## What to produce
What lines of the data include the string "pink"? Copy them all.

═══ Task input

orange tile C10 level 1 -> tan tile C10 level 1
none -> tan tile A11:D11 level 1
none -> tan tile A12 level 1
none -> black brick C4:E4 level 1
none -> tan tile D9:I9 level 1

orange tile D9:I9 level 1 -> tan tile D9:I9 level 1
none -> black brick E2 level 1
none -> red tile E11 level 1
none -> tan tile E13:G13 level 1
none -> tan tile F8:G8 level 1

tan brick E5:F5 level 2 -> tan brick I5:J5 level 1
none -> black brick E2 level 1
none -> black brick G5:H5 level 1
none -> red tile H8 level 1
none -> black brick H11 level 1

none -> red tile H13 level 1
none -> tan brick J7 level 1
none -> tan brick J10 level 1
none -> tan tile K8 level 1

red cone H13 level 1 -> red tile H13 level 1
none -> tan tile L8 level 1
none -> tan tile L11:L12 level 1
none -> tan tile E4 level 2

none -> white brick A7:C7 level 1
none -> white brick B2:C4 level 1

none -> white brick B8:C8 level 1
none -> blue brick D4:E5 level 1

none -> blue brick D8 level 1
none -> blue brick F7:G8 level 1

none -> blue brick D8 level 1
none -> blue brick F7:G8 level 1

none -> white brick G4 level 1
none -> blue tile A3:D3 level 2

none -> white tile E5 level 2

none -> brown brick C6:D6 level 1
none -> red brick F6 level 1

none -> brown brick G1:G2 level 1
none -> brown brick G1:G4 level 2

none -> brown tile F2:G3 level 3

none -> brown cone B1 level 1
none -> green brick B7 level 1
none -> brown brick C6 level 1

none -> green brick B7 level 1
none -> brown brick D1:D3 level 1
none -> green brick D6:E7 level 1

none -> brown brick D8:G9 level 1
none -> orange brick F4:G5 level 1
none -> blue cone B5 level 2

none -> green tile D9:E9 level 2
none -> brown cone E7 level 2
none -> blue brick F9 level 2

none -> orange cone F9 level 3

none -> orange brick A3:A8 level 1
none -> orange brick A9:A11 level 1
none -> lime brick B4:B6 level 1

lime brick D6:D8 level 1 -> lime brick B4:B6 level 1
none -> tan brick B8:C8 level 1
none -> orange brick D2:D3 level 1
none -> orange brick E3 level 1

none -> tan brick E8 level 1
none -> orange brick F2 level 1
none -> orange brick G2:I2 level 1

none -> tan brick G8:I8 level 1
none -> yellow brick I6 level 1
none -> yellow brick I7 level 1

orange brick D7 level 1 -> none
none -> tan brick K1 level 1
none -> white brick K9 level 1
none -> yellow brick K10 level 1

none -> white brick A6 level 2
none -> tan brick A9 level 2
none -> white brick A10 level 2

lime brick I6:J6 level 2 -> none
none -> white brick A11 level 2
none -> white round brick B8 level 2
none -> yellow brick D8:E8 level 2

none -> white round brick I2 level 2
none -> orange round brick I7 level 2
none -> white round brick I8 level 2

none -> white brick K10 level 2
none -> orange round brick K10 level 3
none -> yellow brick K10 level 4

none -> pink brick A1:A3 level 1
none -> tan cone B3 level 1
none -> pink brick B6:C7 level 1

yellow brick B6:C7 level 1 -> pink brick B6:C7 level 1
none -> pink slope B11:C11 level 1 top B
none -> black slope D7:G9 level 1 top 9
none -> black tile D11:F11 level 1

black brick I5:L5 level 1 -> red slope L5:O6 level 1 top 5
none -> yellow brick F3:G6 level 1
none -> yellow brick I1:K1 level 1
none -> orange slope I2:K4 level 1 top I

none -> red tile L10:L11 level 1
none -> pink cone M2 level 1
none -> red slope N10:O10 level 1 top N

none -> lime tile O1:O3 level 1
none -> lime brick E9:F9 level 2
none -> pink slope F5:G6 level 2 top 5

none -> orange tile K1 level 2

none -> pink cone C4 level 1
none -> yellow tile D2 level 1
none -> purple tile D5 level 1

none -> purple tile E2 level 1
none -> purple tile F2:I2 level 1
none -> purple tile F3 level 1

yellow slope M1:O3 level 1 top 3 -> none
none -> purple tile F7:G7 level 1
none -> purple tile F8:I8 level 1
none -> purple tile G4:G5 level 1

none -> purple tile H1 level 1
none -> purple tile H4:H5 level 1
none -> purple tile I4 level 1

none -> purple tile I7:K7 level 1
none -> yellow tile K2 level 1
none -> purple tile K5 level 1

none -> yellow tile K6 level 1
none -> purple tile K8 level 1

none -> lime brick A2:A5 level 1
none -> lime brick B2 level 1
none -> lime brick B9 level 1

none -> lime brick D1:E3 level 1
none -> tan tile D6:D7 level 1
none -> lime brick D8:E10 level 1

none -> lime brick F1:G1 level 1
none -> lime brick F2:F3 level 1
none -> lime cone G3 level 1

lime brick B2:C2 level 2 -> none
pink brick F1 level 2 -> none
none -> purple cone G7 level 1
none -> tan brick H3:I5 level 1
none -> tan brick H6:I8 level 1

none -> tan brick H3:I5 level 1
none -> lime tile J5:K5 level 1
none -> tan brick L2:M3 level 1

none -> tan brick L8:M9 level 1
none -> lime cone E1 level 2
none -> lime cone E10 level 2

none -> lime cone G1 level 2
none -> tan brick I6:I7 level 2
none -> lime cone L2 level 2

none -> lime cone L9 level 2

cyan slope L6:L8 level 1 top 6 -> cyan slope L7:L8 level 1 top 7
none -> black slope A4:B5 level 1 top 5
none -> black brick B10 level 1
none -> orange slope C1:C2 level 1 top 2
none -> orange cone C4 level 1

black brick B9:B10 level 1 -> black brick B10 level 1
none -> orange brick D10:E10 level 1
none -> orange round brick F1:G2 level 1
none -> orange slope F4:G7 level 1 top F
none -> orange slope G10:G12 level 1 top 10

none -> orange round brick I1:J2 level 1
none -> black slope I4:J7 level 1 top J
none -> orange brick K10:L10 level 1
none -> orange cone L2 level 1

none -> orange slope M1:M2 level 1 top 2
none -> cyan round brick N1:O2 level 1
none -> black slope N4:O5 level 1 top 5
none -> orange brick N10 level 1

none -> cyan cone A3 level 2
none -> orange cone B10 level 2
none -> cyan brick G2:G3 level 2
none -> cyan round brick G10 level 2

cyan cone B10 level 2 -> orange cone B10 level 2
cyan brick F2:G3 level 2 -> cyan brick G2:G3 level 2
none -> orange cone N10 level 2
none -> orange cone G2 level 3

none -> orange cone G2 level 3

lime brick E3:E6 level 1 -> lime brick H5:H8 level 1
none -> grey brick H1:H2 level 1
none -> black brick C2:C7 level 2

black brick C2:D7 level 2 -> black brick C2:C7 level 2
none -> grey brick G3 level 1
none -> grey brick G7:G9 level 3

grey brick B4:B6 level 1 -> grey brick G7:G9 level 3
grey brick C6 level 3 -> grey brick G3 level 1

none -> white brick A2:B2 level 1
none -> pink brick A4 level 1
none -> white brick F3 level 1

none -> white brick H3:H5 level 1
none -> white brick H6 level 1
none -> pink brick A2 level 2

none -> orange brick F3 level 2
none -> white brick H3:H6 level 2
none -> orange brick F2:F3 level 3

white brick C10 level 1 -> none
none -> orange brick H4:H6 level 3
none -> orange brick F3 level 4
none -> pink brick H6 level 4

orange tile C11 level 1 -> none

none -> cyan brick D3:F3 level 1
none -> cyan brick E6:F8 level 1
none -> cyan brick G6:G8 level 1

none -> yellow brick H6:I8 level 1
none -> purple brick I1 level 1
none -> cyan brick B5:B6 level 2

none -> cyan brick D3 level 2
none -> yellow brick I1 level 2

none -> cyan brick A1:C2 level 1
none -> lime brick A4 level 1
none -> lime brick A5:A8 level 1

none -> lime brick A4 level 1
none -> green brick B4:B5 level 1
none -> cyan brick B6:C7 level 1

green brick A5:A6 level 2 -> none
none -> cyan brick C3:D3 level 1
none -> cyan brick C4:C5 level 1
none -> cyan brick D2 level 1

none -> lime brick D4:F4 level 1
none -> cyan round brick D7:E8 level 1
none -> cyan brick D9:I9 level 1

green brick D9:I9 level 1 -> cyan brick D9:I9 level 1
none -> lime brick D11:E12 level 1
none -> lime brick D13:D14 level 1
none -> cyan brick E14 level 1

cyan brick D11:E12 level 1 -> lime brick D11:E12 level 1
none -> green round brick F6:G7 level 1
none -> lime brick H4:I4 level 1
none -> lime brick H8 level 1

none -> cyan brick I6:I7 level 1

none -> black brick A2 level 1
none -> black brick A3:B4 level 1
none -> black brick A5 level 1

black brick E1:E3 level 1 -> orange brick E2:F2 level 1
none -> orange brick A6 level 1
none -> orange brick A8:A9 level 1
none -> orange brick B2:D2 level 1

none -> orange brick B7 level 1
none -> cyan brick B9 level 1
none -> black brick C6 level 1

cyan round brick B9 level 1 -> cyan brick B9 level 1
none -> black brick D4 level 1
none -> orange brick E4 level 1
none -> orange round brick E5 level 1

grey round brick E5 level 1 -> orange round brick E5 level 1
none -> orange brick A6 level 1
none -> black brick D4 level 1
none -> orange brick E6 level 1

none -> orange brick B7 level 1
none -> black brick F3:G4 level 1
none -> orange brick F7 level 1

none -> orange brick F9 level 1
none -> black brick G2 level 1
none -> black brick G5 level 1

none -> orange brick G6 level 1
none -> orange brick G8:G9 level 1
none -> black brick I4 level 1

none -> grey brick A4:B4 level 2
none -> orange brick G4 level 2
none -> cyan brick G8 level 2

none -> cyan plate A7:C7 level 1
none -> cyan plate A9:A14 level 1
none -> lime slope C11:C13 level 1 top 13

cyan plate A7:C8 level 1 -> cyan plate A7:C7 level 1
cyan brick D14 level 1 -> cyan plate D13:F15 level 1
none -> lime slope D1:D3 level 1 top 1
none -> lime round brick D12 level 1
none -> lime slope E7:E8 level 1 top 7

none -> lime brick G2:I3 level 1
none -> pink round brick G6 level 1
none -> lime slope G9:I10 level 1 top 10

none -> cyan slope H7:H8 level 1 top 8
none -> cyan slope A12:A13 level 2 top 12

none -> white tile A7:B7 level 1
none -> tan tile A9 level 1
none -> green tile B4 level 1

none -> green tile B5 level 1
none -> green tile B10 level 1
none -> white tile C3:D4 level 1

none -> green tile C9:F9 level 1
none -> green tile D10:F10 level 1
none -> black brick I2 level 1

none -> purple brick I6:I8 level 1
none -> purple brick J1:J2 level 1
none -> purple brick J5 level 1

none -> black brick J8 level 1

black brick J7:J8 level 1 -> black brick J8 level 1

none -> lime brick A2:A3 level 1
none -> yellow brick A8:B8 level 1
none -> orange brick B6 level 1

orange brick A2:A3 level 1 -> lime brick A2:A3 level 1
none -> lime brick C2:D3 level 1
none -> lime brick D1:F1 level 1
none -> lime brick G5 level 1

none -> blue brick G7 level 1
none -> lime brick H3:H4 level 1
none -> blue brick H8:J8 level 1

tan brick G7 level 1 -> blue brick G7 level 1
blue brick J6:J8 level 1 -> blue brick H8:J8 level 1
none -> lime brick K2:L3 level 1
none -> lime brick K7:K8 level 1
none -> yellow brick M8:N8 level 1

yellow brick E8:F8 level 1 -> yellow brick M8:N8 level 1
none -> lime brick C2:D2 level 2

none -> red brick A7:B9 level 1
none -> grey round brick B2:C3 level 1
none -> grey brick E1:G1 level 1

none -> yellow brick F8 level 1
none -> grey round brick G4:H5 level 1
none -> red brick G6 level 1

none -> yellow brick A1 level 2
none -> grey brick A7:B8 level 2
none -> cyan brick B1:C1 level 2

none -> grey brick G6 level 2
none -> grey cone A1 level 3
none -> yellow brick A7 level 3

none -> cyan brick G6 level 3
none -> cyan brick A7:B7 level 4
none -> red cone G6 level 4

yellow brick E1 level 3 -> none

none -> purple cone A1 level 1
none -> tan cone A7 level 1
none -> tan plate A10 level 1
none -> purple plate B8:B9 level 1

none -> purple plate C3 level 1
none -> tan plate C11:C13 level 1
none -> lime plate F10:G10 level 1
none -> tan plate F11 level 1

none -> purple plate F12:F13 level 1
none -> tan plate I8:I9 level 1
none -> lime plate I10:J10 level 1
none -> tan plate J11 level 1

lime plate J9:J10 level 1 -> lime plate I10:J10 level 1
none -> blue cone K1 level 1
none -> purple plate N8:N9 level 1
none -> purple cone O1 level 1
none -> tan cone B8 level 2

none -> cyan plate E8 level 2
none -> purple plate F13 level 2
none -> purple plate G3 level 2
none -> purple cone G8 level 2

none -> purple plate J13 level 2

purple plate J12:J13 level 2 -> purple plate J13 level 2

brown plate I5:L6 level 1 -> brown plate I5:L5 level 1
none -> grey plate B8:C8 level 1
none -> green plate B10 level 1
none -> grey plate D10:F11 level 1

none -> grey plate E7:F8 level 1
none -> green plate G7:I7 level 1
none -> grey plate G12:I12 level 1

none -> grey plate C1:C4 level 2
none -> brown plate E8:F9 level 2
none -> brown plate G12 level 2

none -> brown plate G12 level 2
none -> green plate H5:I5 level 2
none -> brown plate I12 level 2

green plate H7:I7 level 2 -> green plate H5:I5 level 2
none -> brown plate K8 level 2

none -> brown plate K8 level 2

══════

## Exercise solution
none -> pink brick A1:A3 level 1
none -> pink brick B6:C7 level 1
yellow brick B6:C7 level 1 -> pink brick B6:C7 level 1
none -> pink slope B11:C11 level 1 top B
none -> pink cone M2 level 1
none -> pink slope F5:G6 level 2 top 5
none -> pink cone C4 level 1
pink brick F1 level 2 -> none
none -> pink brick A4 level 1
none -> pink brick A2 level 2
none -> pink brick H6 level 4
none -> pink round brick G6 level 1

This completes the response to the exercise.